__WHAT TO WORK ON__.
Exactly the lines from the line containing "228 to 296 109" through the final line of the entries below must be returned, and only those, without pictures.

───── INPUT DATA

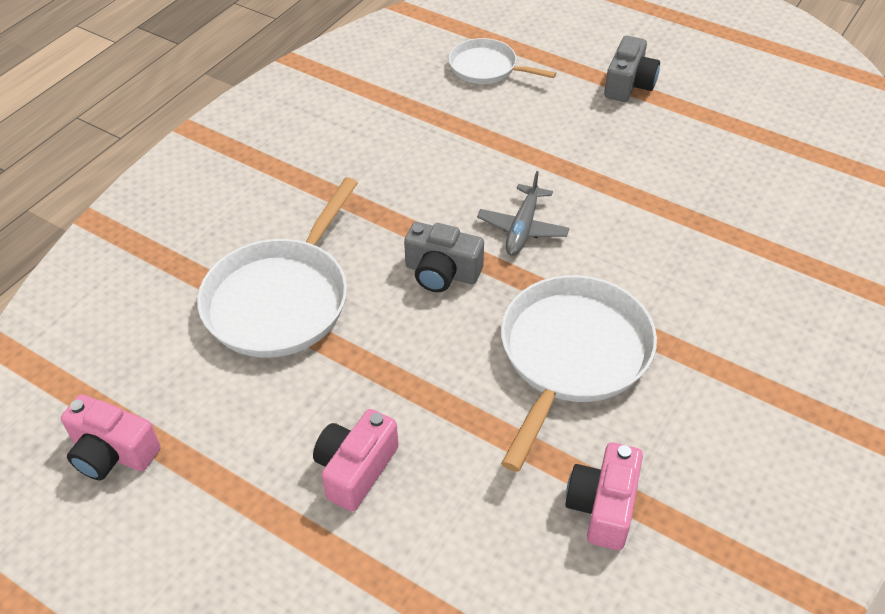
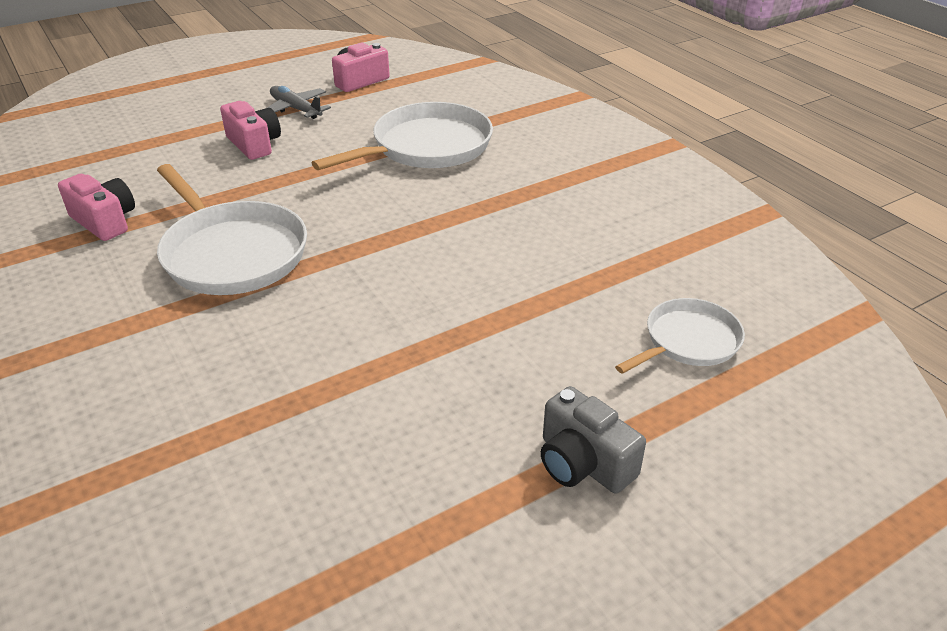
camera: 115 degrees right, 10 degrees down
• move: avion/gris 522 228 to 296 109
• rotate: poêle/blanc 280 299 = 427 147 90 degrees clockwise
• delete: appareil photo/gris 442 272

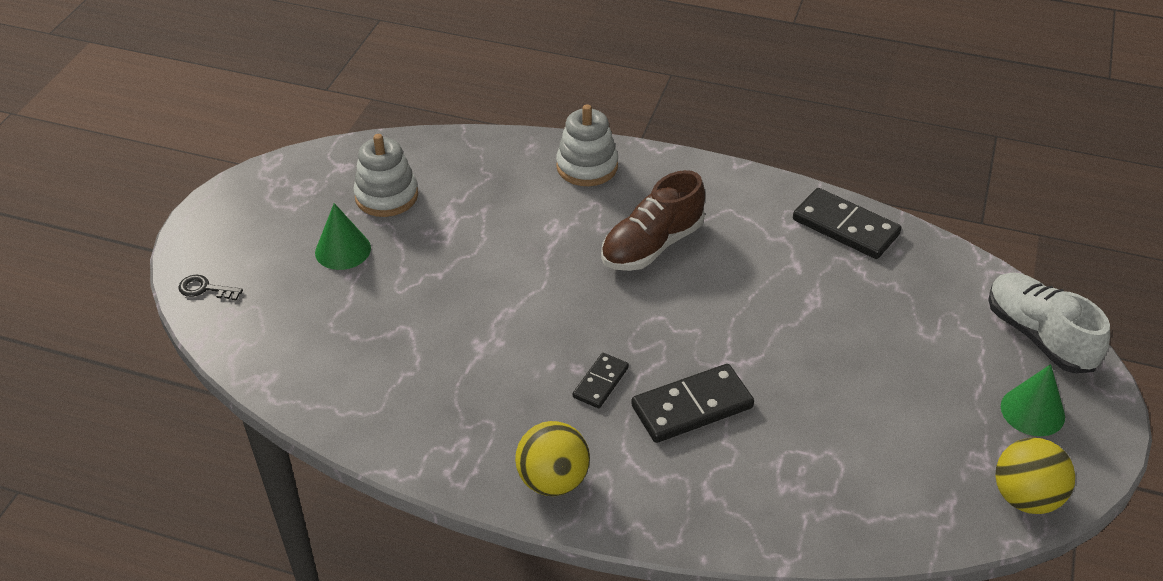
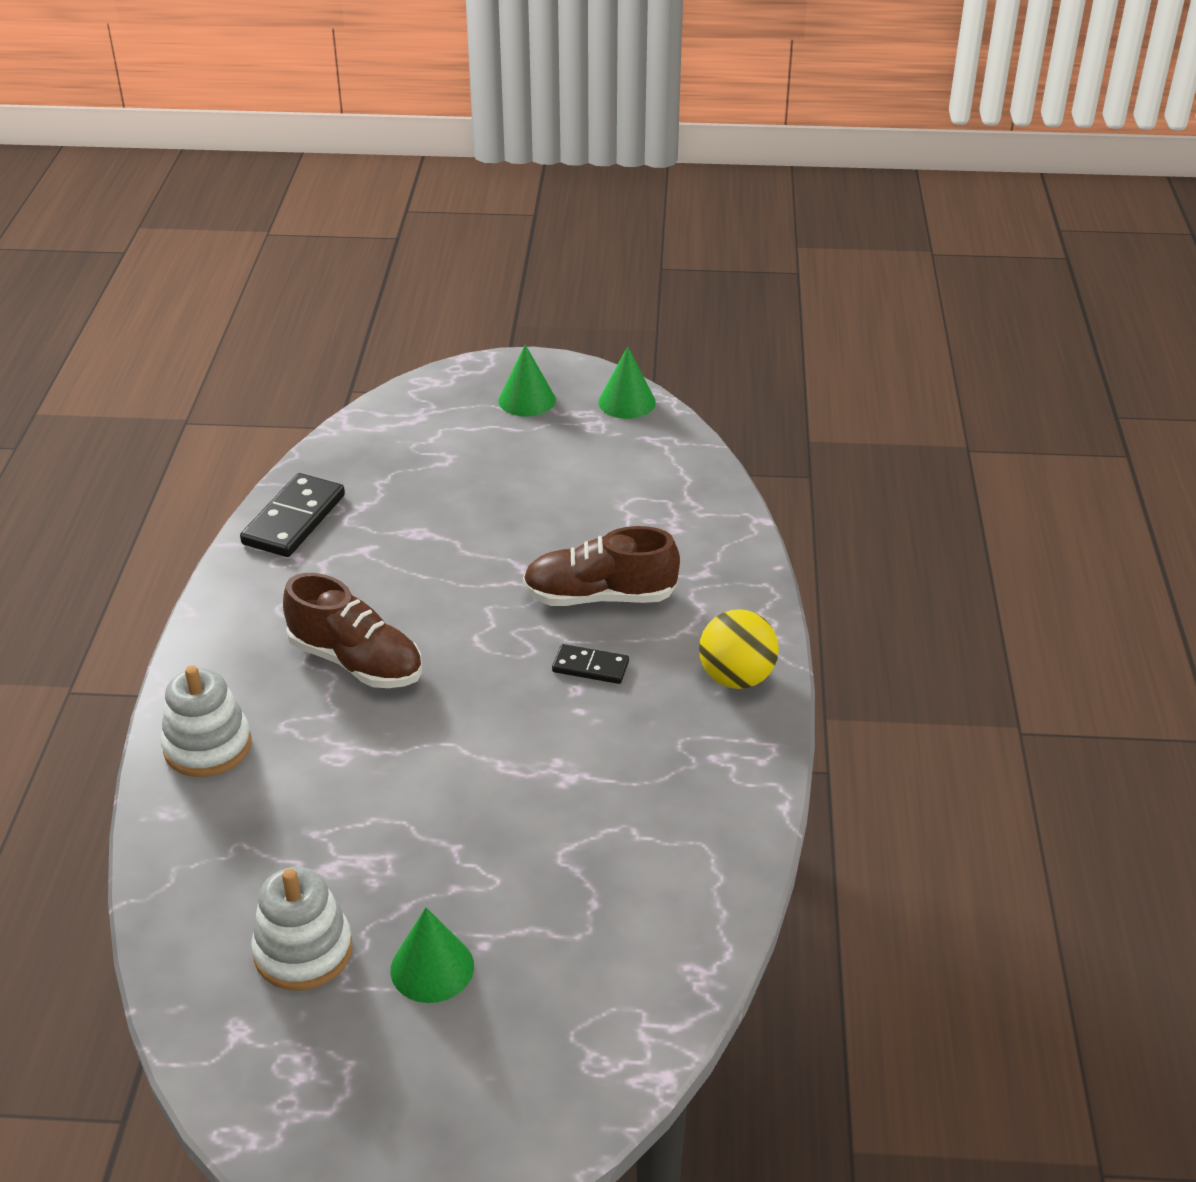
camera: 105 degrees left, 5 degrees down
• replace: domino/noir 692 407 to chaussure/marron 600 597
• replace: balle/jaune 1026 497 to cône/vert 626 402
• delete: clé/noir 205 289
• delete: chaussure/blanc 1039 336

──────────

__RESPONSE TO THE EXERCISE__.
• move: avion/gris 522 228 to 296 109
• rotate: poêle/blanc 280 299 = 427 147 90 degrees clockwise
• delete: appareil photo/gris 442 272

camera: 105 degrees left, 5 degrees down
• replace: domino/noir 692 407 to chaussure/marron 600 597
• replace: balle/jaune 1026 497 to cône/vert 626 402
• delete: clé/noir 205 289
• delete: chaussure/blanc 1039 336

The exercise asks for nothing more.